╭─ AVAILABLE DATA

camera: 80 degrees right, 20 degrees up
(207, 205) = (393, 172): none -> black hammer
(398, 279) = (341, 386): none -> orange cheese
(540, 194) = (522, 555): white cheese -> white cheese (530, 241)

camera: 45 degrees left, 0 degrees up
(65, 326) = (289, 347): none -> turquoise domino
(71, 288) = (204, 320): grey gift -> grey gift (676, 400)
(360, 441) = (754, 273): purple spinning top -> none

╰─
╭─ AVAILABLE DATA

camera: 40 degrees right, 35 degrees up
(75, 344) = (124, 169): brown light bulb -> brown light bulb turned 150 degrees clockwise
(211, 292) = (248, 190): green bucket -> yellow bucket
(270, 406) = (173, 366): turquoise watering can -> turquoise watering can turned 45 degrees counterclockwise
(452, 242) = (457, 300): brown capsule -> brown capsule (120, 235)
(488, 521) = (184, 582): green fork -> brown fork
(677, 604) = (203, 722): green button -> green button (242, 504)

╰─
╭─ AVAILABLE DATA

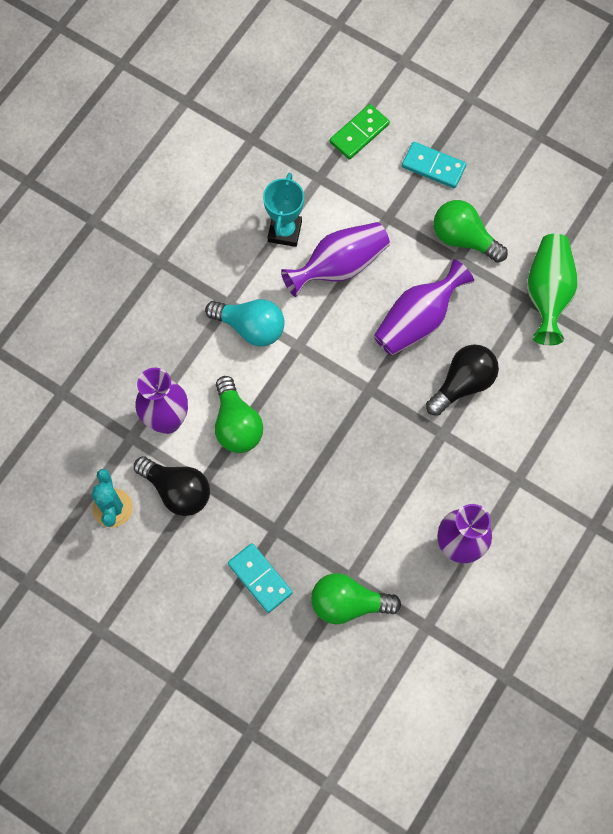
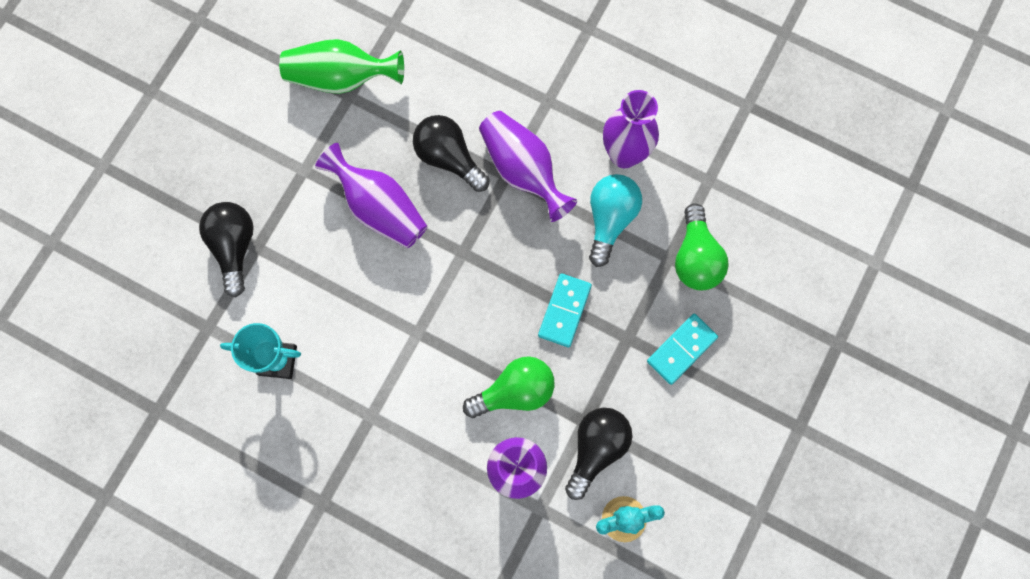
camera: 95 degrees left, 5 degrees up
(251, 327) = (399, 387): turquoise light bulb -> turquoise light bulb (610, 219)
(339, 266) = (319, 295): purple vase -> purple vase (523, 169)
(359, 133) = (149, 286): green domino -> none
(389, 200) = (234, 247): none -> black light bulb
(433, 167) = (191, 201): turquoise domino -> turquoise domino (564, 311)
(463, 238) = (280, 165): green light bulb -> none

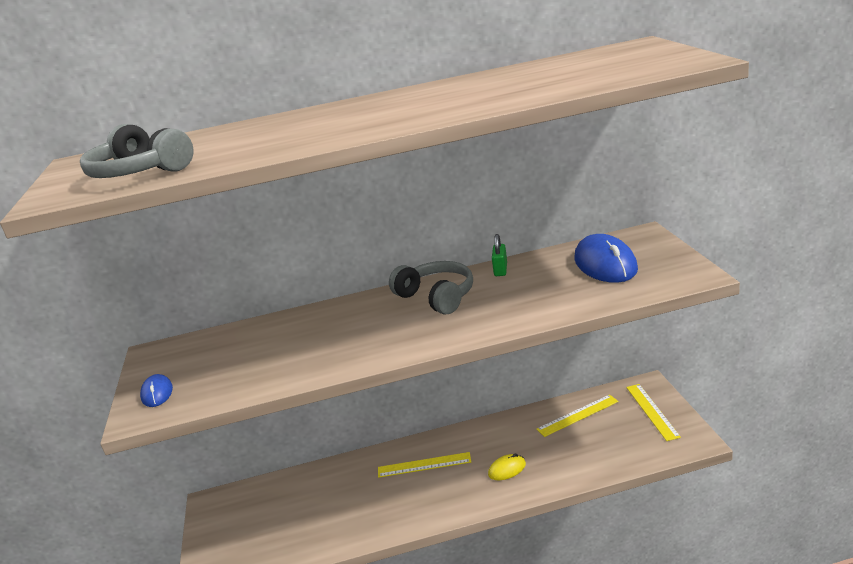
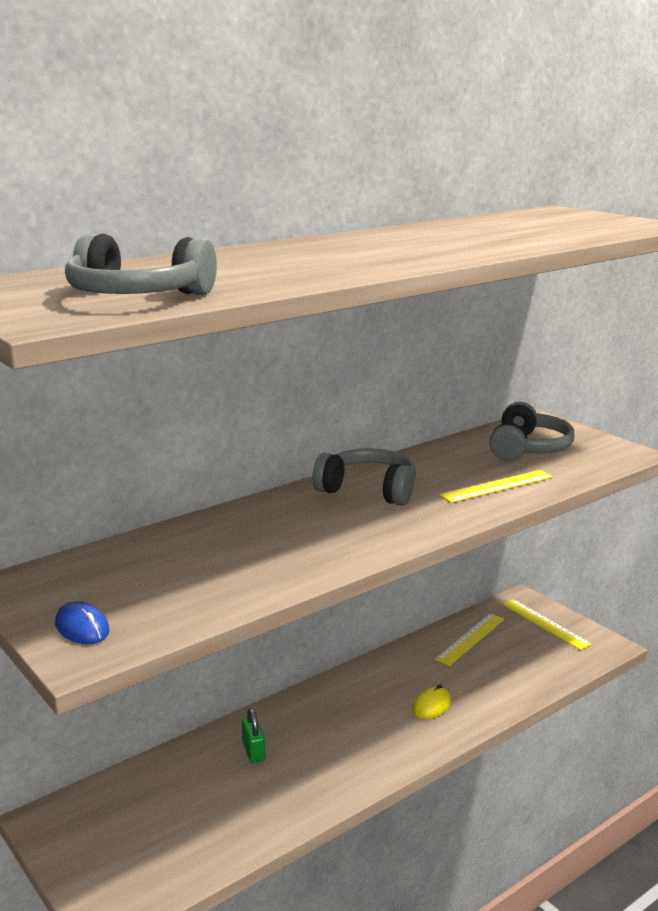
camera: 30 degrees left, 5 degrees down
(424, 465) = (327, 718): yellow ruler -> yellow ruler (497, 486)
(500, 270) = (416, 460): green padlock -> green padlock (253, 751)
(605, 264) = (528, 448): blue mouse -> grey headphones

╰─

TASK PROMPT
For each line of the entries that contains the word "degrees", make a copy.

WRITTEN SOLUTION
camera: 80 degrees right, 20 degrees up
camera: 45 degrees left, 0 degrees up
camera: 40 degrees right, 35 degrees up
(75, 344) = (124, 169): brown light bulb -> brown light bulb turned 150 degrees clockwise
(270, 406) = (173, 366): turquoise watering can -> turquoise watering can turned 45 degrees counterclockwise
camera: 95 degrees left, 5 degrees up
camera: 30 degrees left, 5 degrees down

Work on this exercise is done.